# Exercise brief
Rewrite the rows in the stretch from the line containing "You are a photographer setting" through the line containing "You are a photographer standing", changing "prop" to "marker" and leaving everything else as it is.

______

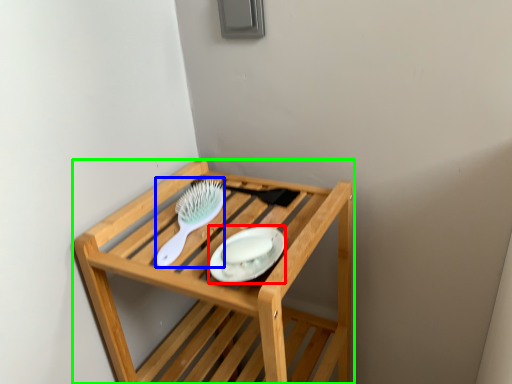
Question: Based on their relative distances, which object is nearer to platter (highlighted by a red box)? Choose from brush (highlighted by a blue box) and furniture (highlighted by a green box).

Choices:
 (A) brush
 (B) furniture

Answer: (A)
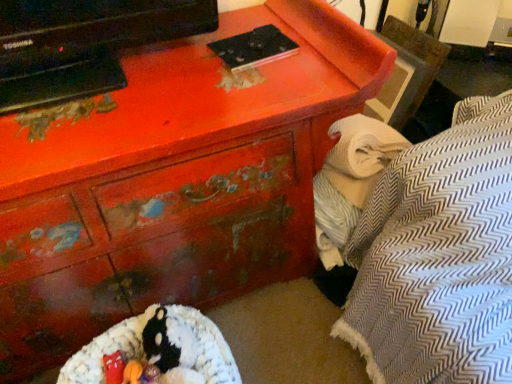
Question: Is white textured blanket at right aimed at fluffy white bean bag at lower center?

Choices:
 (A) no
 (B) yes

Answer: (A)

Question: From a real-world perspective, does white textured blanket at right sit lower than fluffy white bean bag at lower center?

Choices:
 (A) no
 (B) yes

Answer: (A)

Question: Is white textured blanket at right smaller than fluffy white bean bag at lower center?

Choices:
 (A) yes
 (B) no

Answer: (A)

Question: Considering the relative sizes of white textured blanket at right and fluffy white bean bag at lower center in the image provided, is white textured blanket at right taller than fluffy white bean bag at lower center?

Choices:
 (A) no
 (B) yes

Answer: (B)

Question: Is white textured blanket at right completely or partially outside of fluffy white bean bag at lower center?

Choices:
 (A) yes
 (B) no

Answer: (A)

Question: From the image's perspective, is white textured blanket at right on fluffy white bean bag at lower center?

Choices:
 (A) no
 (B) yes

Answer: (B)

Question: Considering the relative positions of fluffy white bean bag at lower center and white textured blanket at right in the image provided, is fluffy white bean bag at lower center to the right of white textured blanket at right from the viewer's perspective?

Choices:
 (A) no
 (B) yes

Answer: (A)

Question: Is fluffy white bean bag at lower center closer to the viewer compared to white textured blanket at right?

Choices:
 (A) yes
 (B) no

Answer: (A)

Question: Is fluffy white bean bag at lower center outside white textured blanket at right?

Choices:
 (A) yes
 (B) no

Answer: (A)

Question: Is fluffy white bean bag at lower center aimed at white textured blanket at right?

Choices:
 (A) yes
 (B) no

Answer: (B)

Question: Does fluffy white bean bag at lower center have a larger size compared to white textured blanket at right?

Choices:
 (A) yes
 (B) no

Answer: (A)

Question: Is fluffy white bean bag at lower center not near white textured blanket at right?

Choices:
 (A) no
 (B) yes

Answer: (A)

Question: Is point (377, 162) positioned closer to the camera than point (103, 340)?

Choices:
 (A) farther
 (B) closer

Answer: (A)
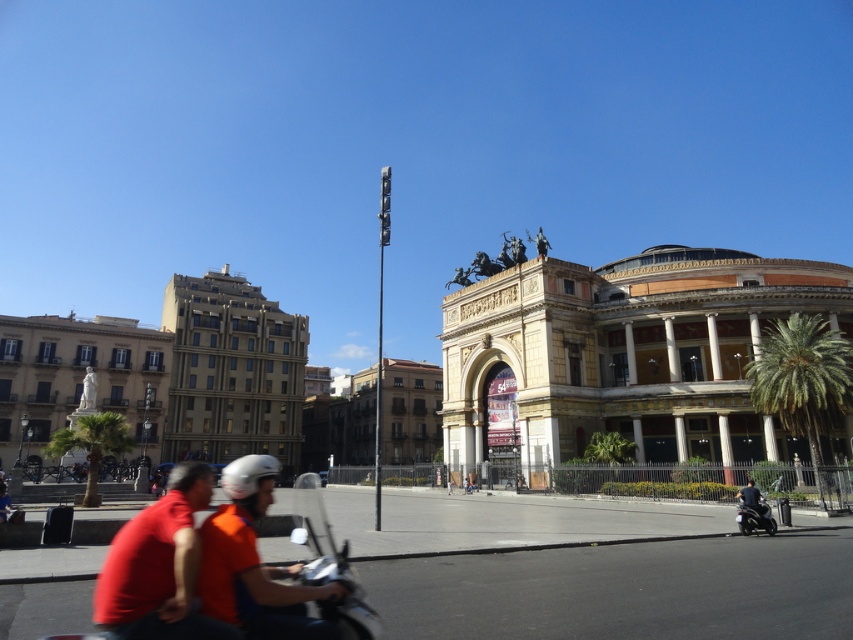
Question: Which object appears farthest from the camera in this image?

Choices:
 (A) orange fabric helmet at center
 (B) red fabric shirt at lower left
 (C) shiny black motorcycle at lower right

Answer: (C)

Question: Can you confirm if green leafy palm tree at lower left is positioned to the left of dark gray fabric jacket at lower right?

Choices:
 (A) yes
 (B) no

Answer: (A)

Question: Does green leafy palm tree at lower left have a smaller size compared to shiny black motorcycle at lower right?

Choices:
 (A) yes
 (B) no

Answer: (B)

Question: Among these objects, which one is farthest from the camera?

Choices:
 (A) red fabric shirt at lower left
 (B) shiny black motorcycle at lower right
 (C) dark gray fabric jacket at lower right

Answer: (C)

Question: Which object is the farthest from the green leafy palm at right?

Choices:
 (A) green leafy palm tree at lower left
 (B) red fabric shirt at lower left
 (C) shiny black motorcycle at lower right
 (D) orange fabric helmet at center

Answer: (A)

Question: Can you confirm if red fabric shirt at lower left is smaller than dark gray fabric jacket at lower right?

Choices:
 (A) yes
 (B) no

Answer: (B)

______

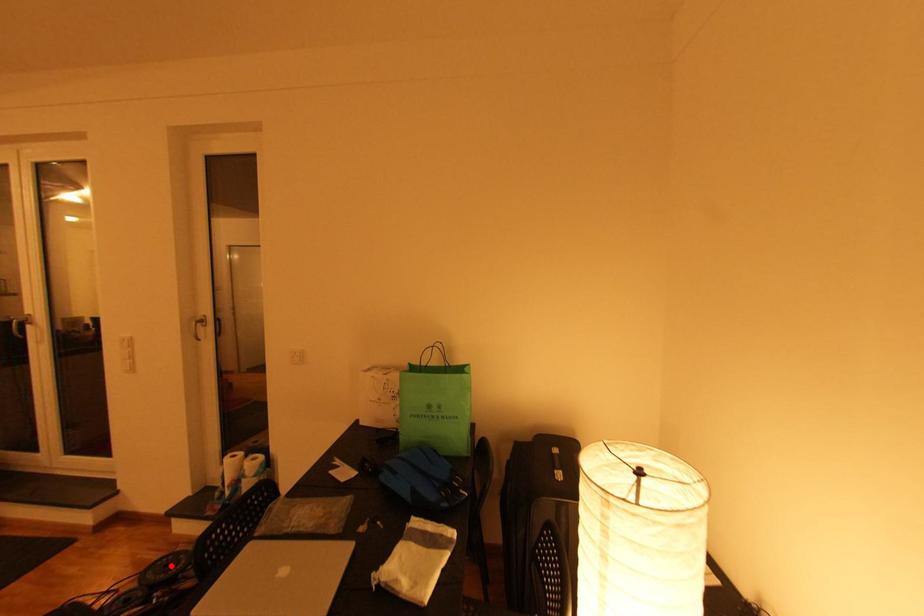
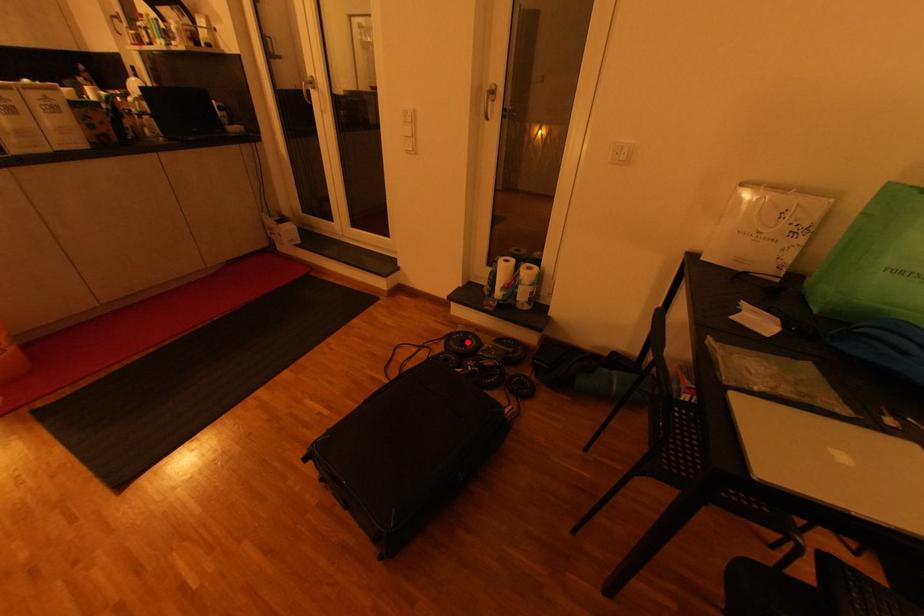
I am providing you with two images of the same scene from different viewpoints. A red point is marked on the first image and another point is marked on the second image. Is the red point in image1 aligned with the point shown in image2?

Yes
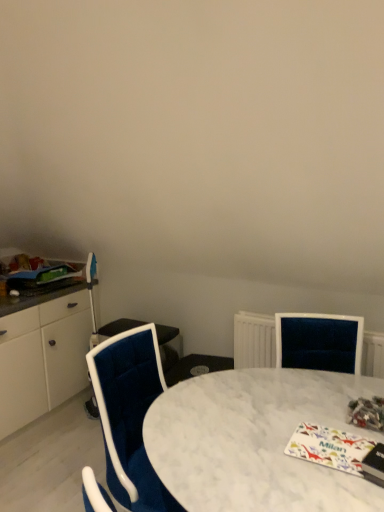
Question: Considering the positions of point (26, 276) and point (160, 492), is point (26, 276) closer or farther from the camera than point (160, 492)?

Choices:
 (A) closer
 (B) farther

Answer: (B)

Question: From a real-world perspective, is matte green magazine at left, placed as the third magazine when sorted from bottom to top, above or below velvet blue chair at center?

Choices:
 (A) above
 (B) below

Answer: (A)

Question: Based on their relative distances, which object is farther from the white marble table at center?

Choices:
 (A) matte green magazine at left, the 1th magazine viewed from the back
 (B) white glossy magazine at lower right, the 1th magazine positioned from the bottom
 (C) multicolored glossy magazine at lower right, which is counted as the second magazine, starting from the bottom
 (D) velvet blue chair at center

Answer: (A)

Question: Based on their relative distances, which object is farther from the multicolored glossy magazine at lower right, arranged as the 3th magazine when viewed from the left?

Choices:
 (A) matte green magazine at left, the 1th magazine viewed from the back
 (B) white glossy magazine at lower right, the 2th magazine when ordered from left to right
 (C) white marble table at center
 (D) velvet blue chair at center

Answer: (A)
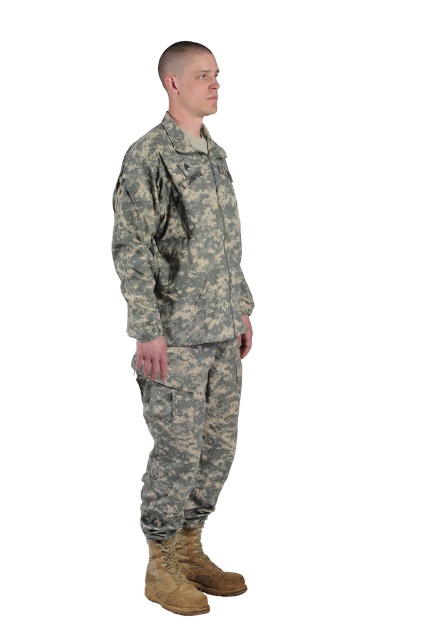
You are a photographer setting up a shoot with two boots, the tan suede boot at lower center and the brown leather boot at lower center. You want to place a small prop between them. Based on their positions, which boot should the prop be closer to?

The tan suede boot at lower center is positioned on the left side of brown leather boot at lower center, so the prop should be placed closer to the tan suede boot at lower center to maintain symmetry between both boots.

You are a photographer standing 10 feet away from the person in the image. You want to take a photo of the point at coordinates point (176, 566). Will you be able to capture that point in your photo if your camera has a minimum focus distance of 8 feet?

______

# Output of the exercise
You are a photographer setting up a shoot with two boots, the tan suede boot at lower center and the brown leather boot at lower center. You want to place a small marker between them. Based on their positions, which boot should the marker be closer to?

The tan suede boot at lower center is positioned on the left side of brown leather boot at lower center, so the marker should be placed closer to the tan suede boot at lower center to maintain symmetry between both boots.

You are a photographer standing 10 feet away from the person in the image. You want to take a photo of the point at coordinates point (176, 566). Will you be able to capture that point in your photo if your camera has a minimum focus distance of 8 feet?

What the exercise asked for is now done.